• What you have to do: Show only those lines of the entries where the string "white" is found.

Dataset excerpts
◆ ◆ ◆ ◆
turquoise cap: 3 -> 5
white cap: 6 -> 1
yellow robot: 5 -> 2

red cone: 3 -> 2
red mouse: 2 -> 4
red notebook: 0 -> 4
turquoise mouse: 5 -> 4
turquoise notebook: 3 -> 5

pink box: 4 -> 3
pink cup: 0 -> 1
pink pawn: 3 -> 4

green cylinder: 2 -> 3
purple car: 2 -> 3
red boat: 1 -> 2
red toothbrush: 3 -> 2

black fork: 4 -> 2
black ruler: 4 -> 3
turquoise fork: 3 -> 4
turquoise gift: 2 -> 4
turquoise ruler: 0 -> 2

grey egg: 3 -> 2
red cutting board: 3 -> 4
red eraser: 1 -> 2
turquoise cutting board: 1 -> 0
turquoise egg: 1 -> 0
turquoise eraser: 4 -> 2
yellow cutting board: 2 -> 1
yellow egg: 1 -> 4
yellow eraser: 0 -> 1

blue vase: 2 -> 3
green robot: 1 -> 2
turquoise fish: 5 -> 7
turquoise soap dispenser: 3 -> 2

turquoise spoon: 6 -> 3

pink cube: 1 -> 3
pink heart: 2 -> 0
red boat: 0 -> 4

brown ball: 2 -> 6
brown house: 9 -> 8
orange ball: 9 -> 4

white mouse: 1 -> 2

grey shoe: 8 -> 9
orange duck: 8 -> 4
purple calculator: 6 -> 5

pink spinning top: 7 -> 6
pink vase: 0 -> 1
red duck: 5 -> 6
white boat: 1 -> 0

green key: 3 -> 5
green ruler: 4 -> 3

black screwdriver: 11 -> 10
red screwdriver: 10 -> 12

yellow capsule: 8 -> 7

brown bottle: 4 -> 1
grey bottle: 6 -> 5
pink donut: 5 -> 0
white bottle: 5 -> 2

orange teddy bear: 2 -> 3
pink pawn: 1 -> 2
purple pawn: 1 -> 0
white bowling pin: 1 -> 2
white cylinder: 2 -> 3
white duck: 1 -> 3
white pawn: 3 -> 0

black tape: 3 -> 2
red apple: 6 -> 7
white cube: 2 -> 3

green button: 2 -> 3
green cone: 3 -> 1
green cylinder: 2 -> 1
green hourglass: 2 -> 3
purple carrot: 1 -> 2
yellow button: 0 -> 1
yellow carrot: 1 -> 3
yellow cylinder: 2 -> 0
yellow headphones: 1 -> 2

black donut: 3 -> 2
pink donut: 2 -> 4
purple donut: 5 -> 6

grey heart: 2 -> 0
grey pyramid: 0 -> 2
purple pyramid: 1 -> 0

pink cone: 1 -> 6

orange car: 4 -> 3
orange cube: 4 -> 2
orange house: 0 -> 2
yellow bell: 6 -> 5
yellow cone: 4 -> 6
◆ ◆ ◆ ◆
• Expected answer:
white cap: 6 -> 1
white mouse: 1 -> 2
white boat: 1 -> 0
white bottle: 5 -> 2
white bowling pin: 1 -> 2
white cylinder: 2 -> 3
white duck: 1 -> 3
white pawn: 3 -> 0
white cube: 2 -> 3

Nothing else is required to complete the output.